_Your instructions_
Collect all lines below with the string "none".

(Records excerpted from a collection)
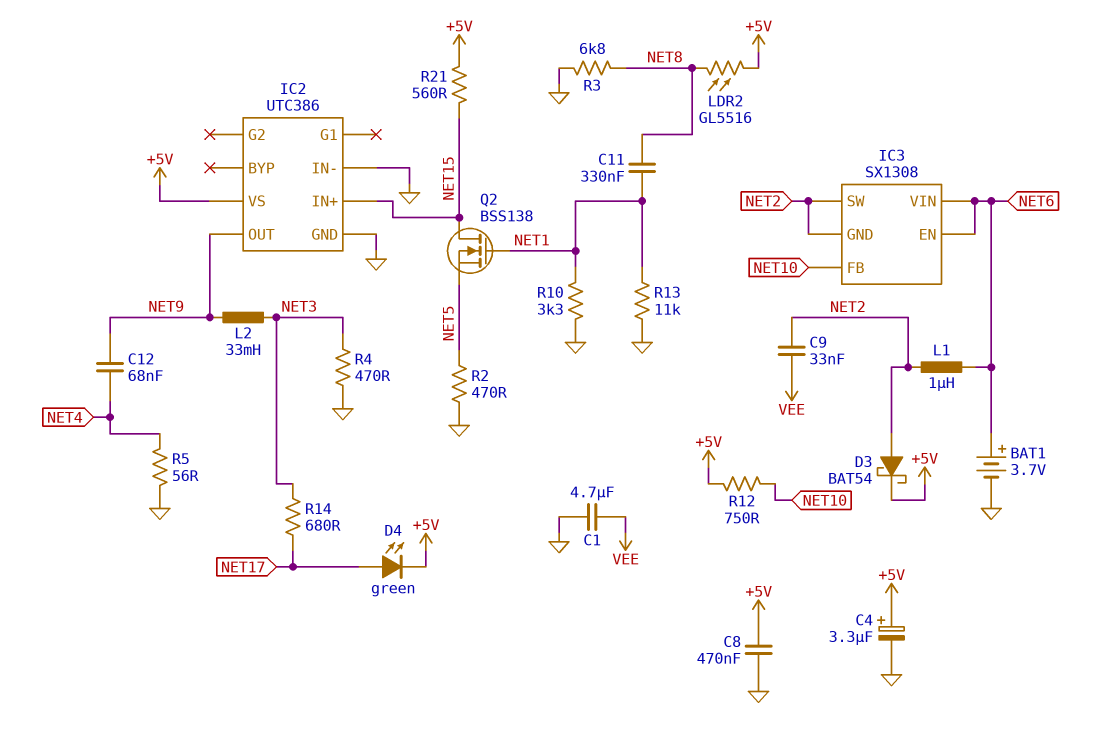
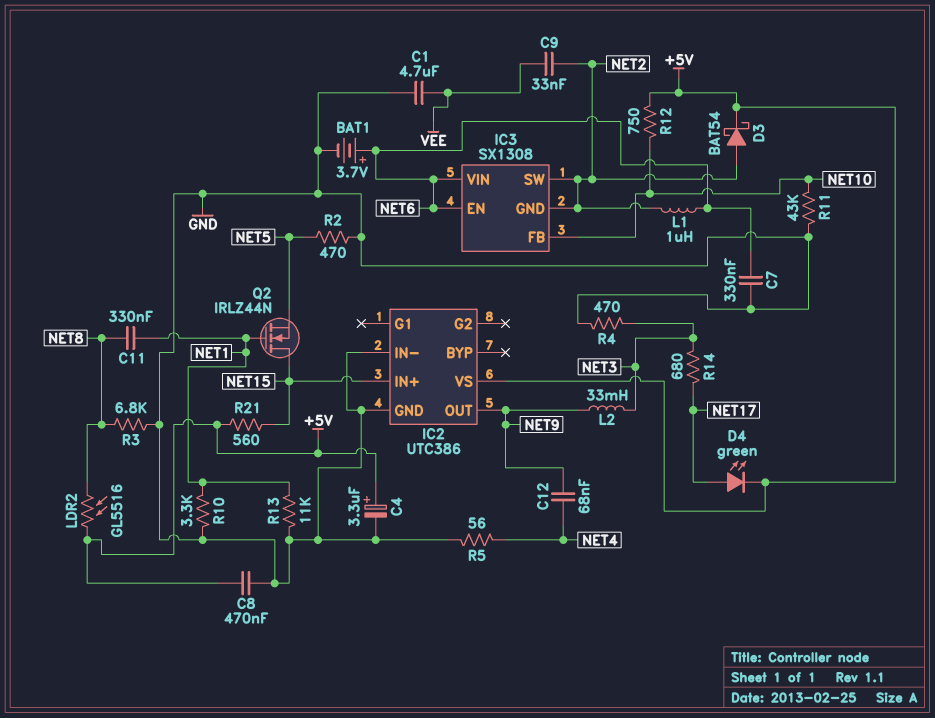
C7: none -> 330nF (GND, NET6)
Q2: NMOS BSS138 (G NET1, D NET15, S NET5) -> NMOS IRLZ44N (G NET1, D NET15, S NET5)
R11: none -> 43k (GND, NET10)

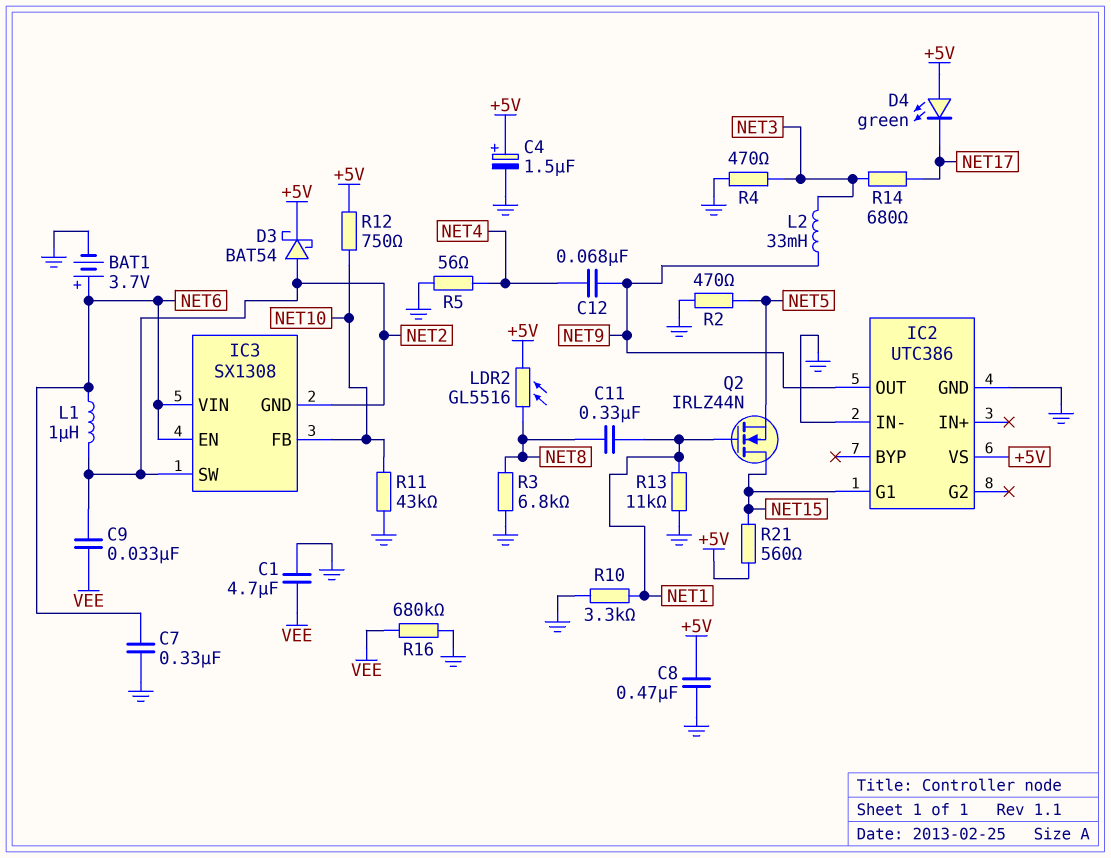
C4: 3.3uF (plus +5V, minus GND) -> 1.5uF (plus +5V, minus GND)
D4: LED green (A NET17, K +5V) -> LED green (A +5V, K NET17)
IC2 pin G1: none -> NET15
IC2 pin IN+: NET15 -> none
R16: none -> 680k (GND, VEE)

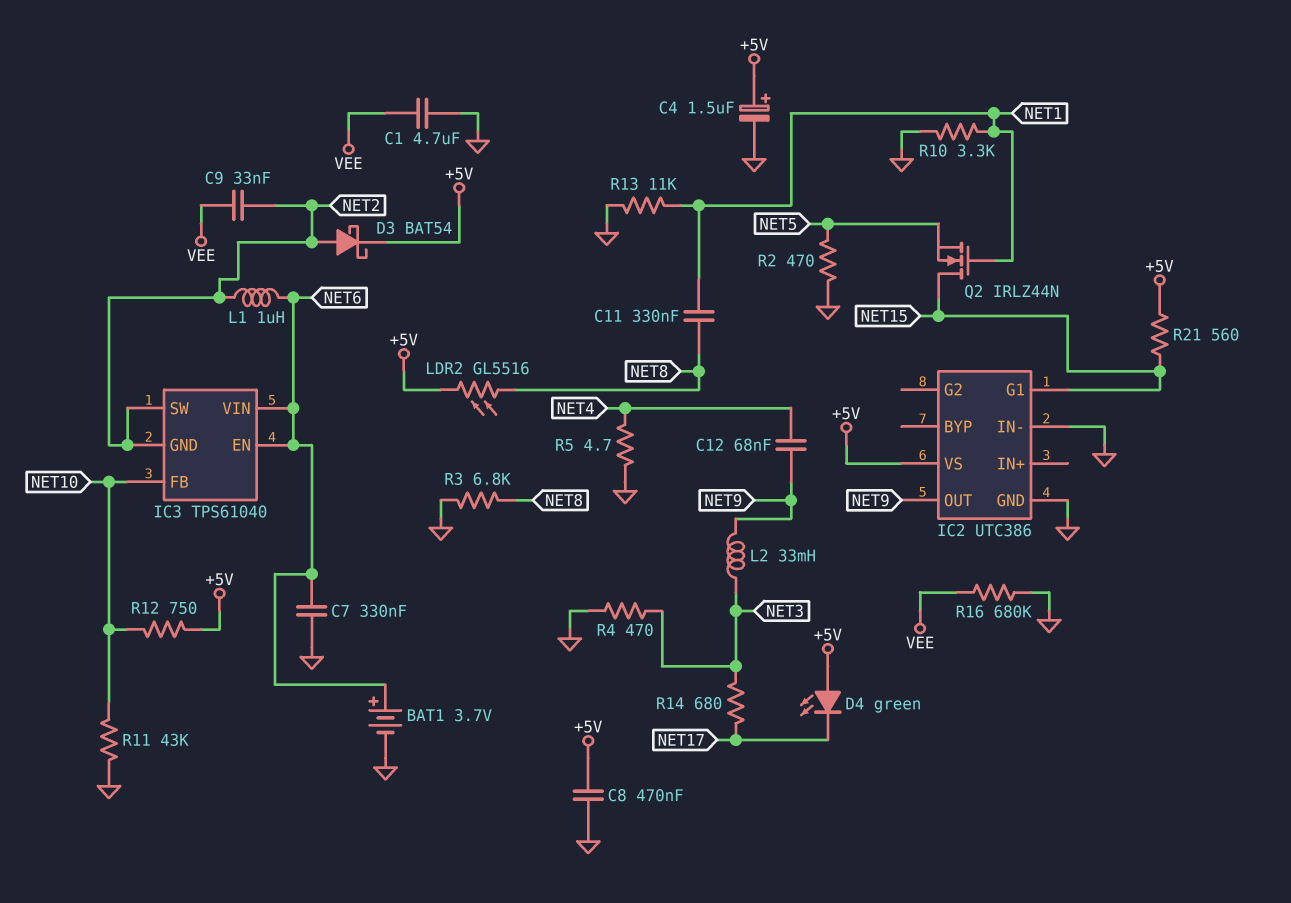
IC3: SX1308 -> TPS61040
R5: 56 (GND, NET4) -> 4.7 (GND, NET4)

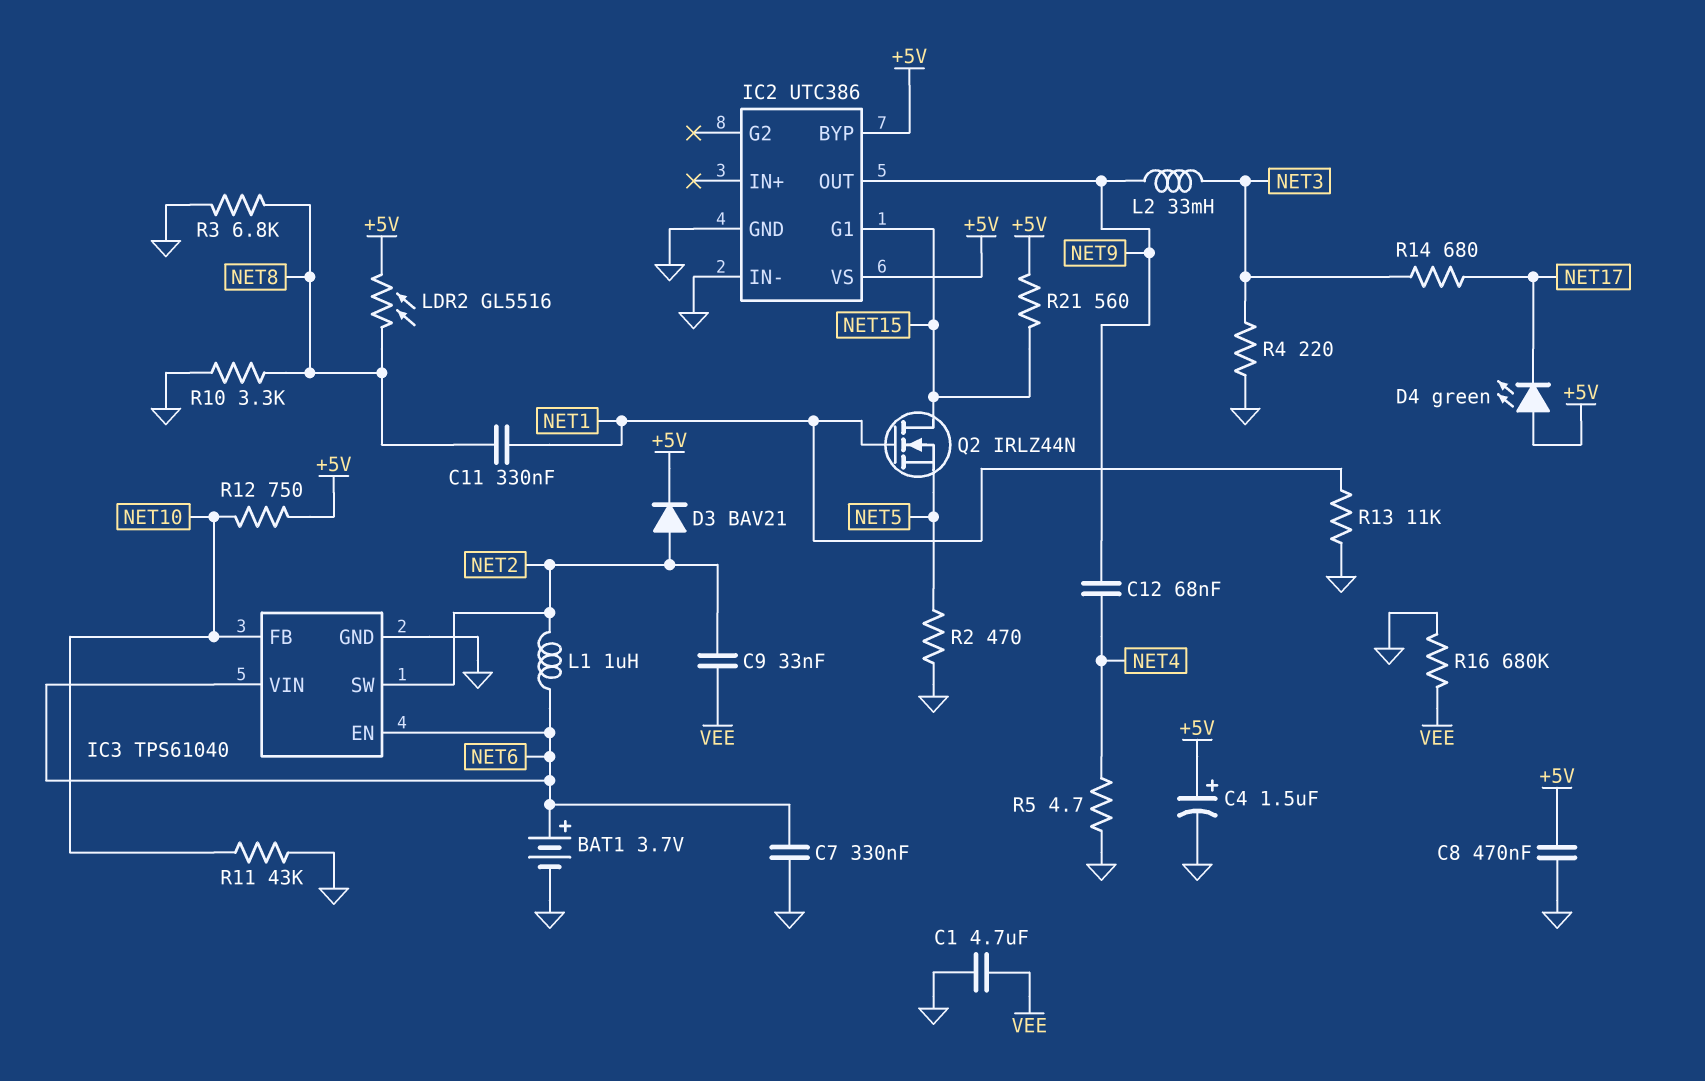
D3: schottky BAT54 (A NET2, K +5V) -> diode BAV21 (A NET2, K +5V)
IC2 pin BYP: none -> +5V
IC3 pin GND: NET2 -> GND
R4: 470 (GND, NET3) -> 220 (GND, NET3)
R10: 3.3k (GND, NET1) -> 3.3k (GND, NET8)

_Solution for this task_
C7: none -> 330nF (GND, NET6)
R11: none -> 43k (GND, NET10)
IC2 pin G1: none -> NET15
IC2 pin IN+: NET15 -> none
R16: none -> 680k (GND, VEE)
IC2 pin BYP: none -> +5V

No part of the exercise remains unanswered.